Part of a data file:
————————

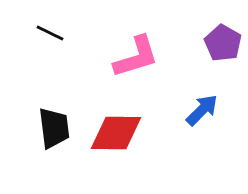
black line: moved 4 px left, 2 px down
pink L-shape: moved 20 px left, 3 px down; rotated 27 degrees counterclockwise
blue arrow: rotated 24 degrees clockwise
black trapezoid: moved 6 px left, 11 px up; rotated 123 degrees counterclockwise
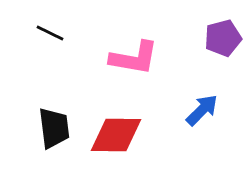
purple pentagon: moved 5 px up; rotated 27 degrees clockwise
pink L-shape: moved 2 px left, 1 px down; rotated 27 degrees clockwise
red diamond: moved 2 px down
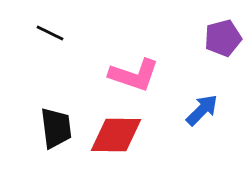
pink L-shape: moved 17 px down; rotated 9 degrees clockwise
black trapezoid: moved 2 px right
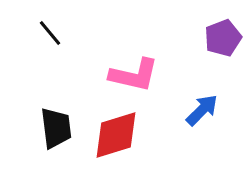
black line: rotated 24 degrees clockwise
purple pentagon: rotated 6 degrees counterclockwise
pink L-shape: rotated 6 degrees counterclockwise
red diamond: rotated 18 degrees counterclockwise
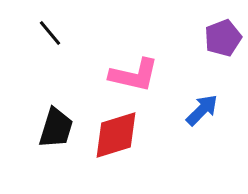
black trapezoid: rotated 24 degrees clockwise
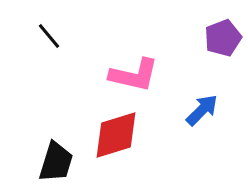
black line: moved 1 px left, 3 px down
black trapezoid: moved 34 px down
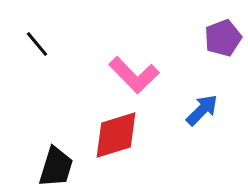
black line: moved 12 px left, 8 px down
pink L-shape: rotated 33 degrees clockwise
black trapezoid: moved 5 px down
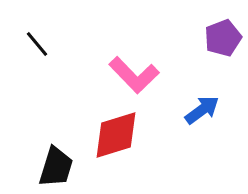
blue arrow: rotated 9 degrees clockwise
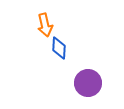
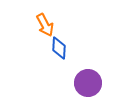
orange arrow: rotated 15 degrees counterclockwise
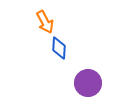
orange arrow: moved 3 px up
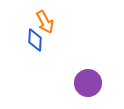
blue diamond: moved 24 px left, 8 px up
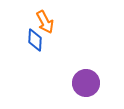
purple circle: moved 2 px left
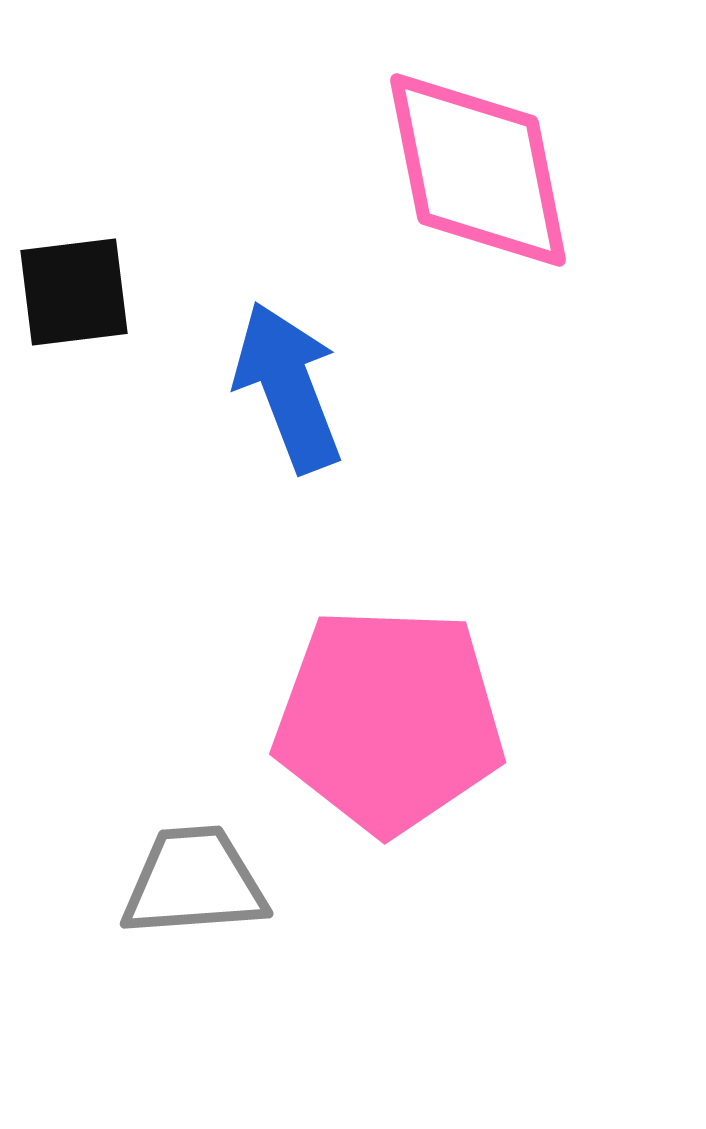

————————

__Task details__
Rewrite the records above with every "pink L-shape" changed to "green L-shape" and nothing else altered, leaving out the picture lines.

__Reply__
black line: moved 4 px left, 2 px down
green L-shape: moved 20 px left, 3 px down; rotated 27 degrees counterclockwise
blue arrow: rotated 24 degrees clockwise
black trapezoid: moved 6 px left, 11 px up; rotated 123 degrees counterclockwise
purple pentagon: moved 5 px up; rotated 27 degrees clockwise
green L-shape: moved 2 px left, 1 px down; rotated 27 degrees clockwise
red diamond: moved 2 px down
green L-shape: moved 17 px down; rotated 9 degrees clockwise
black trapezoid: moved 2 px right
black line: rotated 24 degrees clockwise
purple pentagon: rotated 6 degrees counterclockwise
green L-shape: rotated 6 degrees counterclockwise
red diamond: rotated 18 degrees counterclockwise
black trapezoid: rotated 24 degrees clockwise
black line: moved 1 px left, 3 px down
black trapezoid: moved 34 px down
black line: moved 12 px left, 8 px down
green L-shape: rotated 33 degrees clockwise
black trapezoid: moved 5 px down
blue arrow: rotated 9 degrees clockwise
orange arrow: rotated 15 degrees counterclockwise
orange arrow: moved 3 px up
blue diamond: moved 24 px left, 8 px up
purple circle: moved 2 px left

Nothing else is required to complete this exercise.